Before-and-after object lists
☆ ☆ ☆ ☆ ☆ ☆ ☆
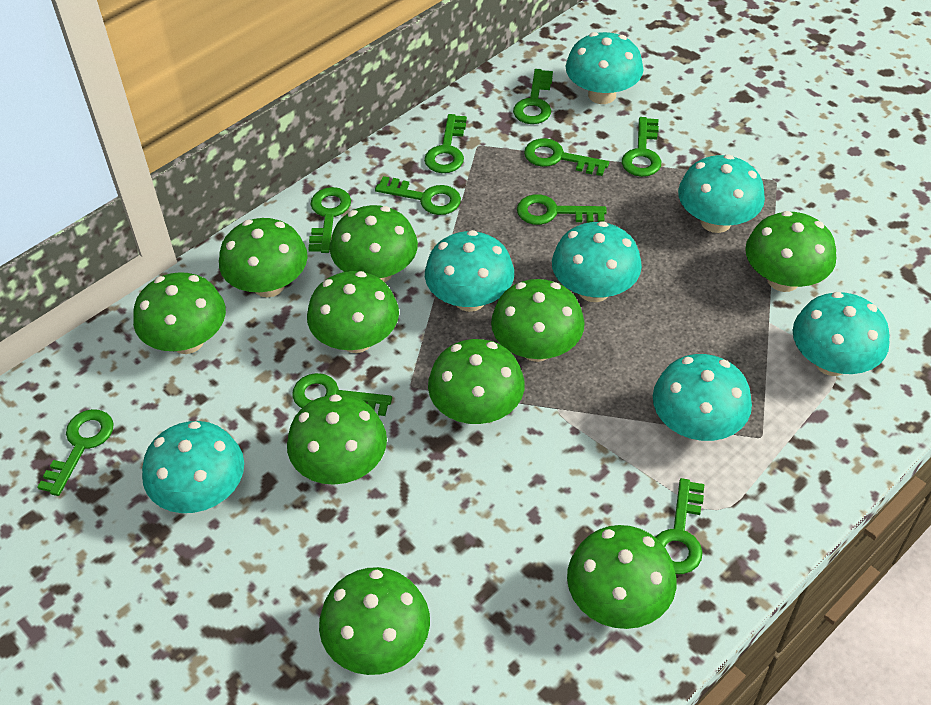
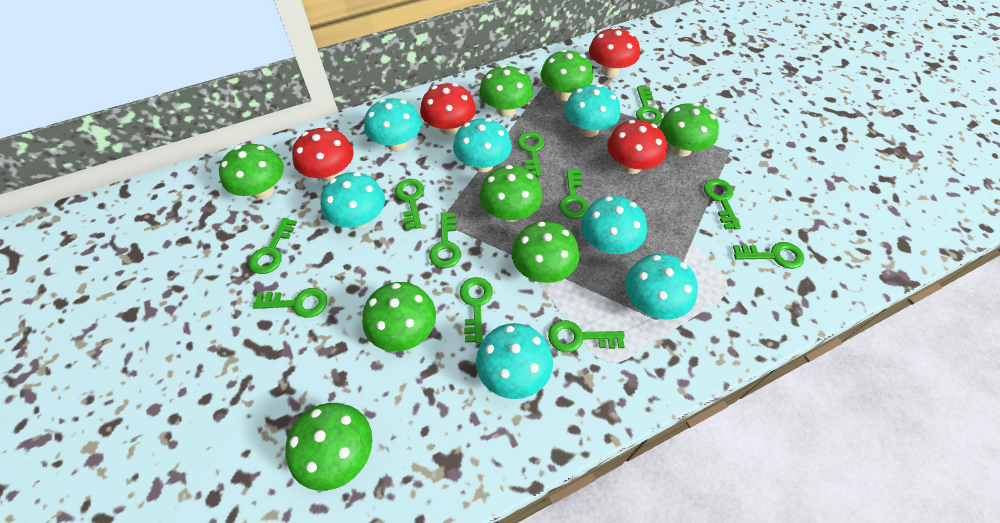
green key: 10 -> 11
green mushroom: 10 -> 8
red mushroom: 0 -> 4

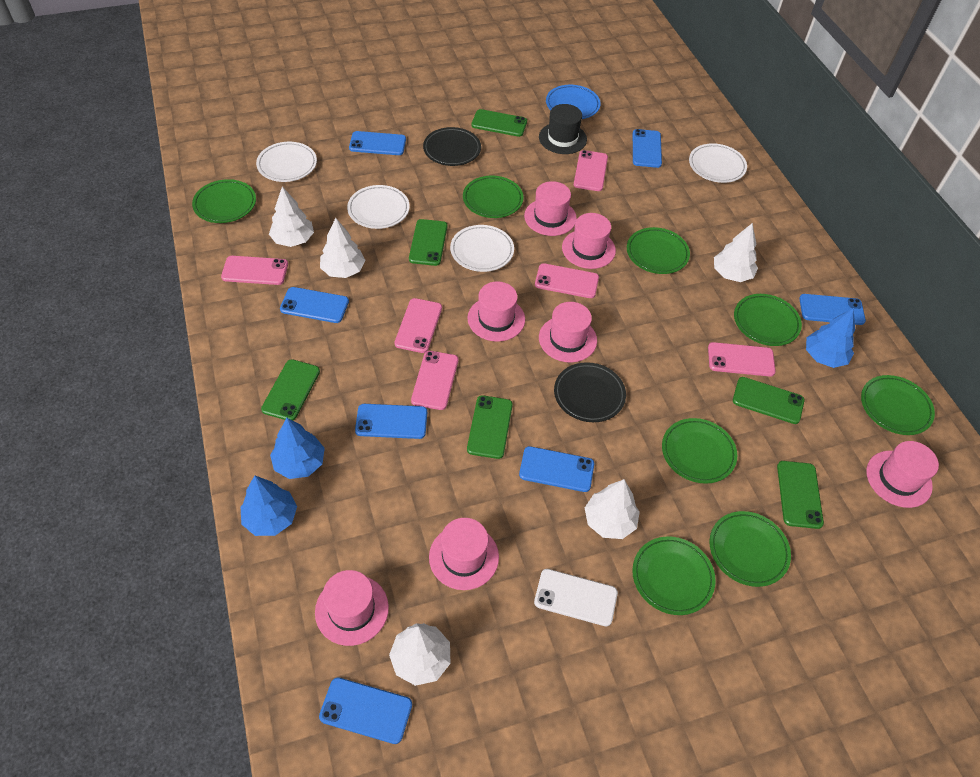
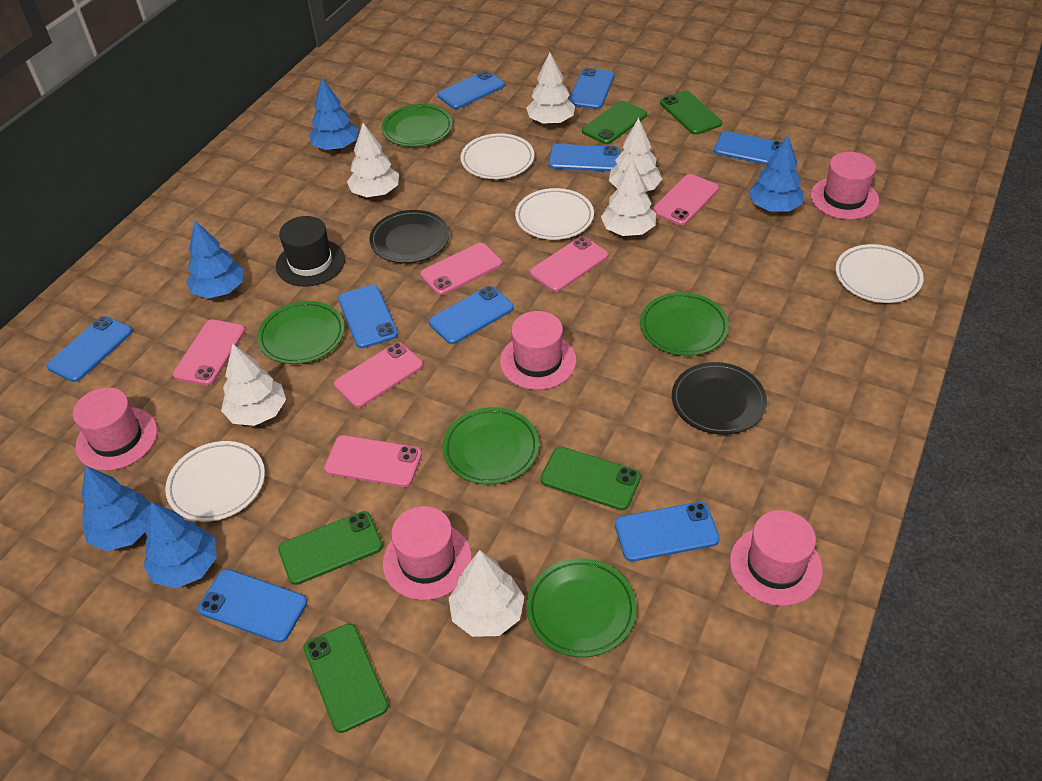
blue phone: 7 -> 9
blue plate: 1 -> 0
blue tree: 3 -> 5
green phone: 6 -> 5
green plate: 8 -> 5
pink hat: 7 -> 5
white phone: 1 -> 0
white tree: 5 -> 6

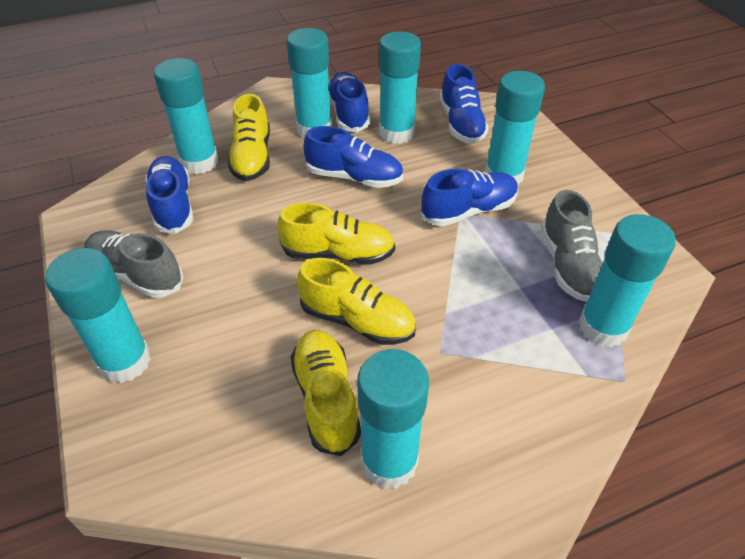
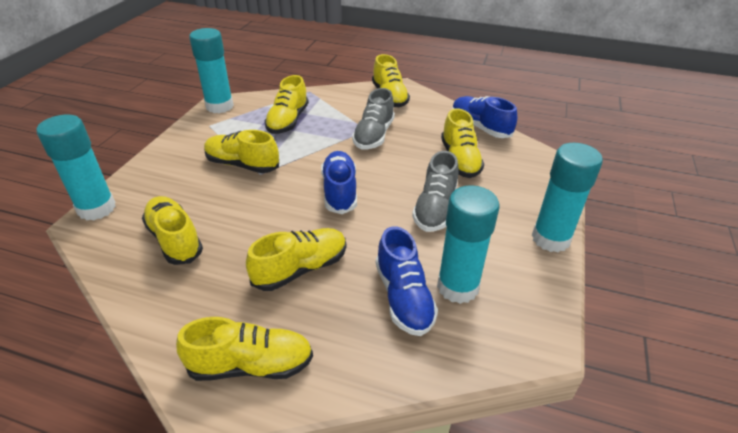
blue shoe: 5 -> 3
turquoise glue stick: 7 -> 4
yellow shoe: 4 -> 7

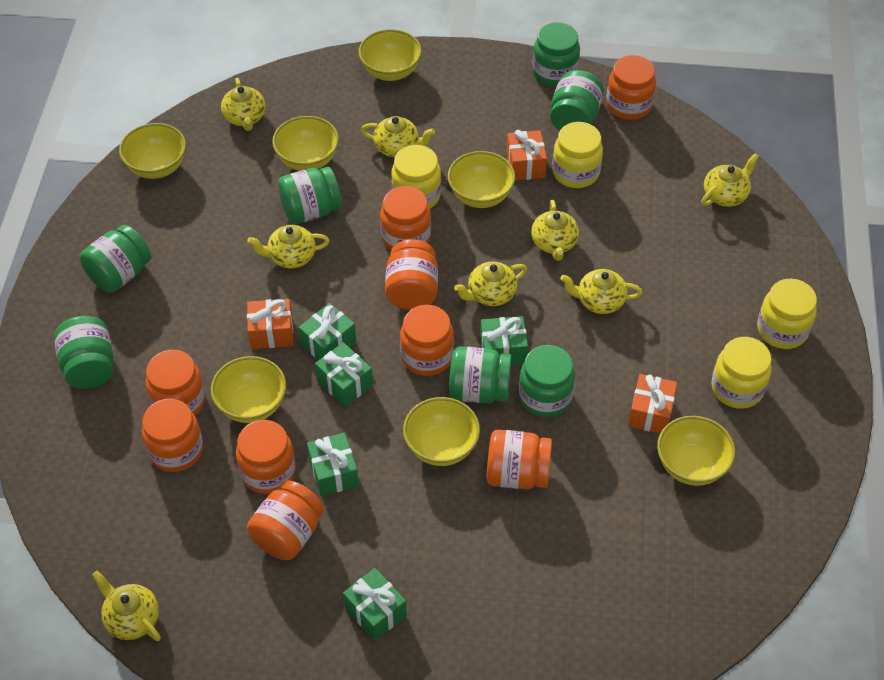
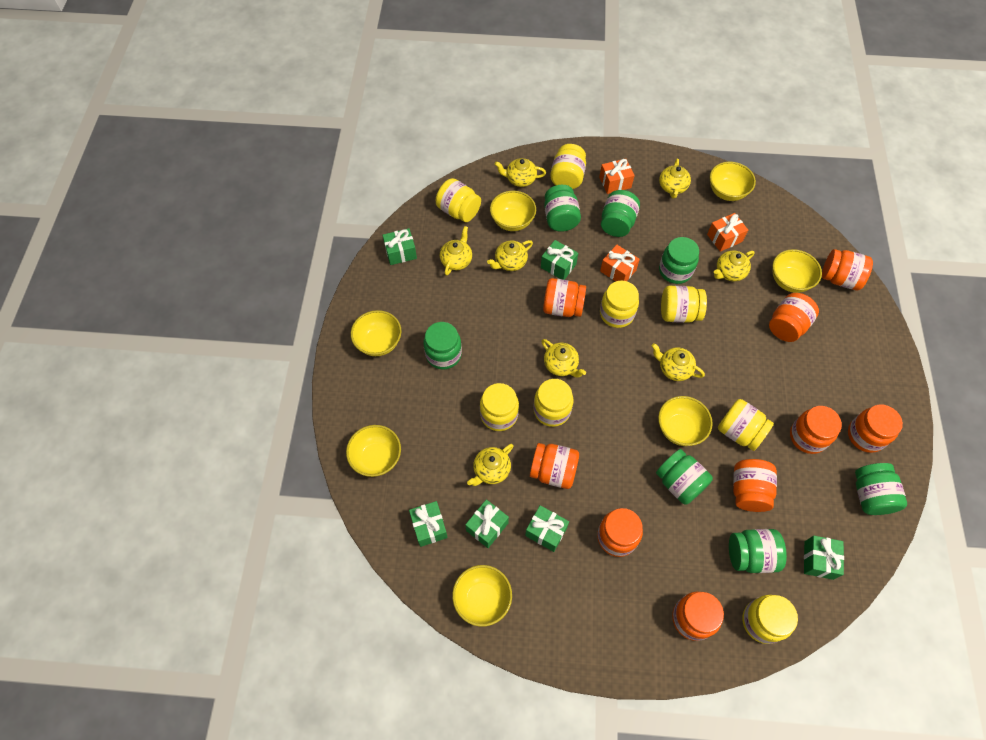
green gift: 5 -> 6
yellow jar: 4 -> 8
☆ ☆ ☆ ☆ ☆ ☆ ☆
- _Task prompt_: Return only the number of lines above that include the word "phone".

- _Reply to the exercise_: 3